> Problem details:
If a line in the entries below holds the string "right", copy it.
Top of Given data
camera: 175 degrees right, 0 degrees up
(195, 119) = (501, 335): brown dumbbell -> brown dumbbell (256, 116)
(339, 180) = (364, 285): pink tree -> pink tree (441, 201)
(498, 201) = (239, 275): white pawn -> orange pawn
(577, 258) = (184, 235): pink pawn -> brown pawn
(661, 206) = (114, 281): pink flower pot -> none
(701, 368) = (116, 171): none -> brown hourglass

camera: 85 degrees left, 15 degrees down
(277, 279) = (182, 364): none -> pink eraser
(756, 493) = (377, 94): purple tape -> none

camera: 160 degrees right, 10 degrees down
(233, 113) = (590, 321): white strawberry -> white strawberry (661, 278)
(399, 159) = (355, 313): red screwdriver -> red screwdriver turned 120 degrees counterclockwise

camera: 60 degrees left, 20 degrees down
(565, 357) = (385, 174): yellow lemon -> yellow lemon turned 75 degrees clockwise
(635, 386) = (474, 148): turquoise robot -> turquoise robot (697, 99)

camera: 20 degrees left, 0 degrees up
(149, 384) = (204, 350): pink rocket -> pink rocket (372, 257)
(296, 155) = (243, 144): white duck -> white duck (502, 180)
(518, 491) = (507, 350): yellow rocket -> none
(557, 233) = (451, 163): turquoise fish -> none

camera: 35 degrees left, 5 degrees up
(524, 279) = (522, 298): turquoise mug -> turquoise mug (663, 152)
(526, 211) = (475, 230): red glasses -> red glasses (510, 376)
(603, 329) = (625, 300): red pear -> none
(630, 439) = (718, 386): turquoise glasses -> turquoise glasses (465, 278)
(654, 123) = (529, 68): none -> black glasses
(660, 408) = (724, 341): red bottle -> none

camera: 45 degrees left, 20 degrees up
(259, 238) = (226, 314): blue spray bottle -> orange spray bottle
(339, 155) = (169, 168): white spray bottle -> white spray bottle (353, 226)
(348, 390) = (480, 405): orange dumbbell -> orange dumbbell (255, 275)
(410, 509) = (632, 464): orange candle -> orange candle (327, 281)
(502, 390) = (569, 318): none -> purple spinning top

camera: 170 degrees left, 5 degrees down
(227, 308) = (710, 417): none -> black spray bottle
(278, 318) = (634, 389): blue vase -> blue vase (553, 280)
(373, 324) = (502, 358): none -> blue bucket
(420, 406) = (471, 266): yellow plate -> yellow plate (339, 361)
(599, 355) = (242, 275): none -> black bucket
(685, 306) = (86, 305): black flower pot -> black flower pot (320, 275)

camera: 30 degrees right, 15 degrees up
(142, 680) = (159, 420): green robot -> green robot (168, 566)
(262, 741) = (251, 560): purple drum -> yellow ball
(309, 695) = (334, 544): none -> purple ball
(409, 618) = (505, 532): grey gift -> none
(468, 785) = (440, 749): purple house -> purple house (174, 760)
Bottom of Given data
> Expected output:
camera: 175 degrees right, 0 degrees up
camera: 160 degrees right, 10 degrees down
camera: 30 degrees right, 15 degrees up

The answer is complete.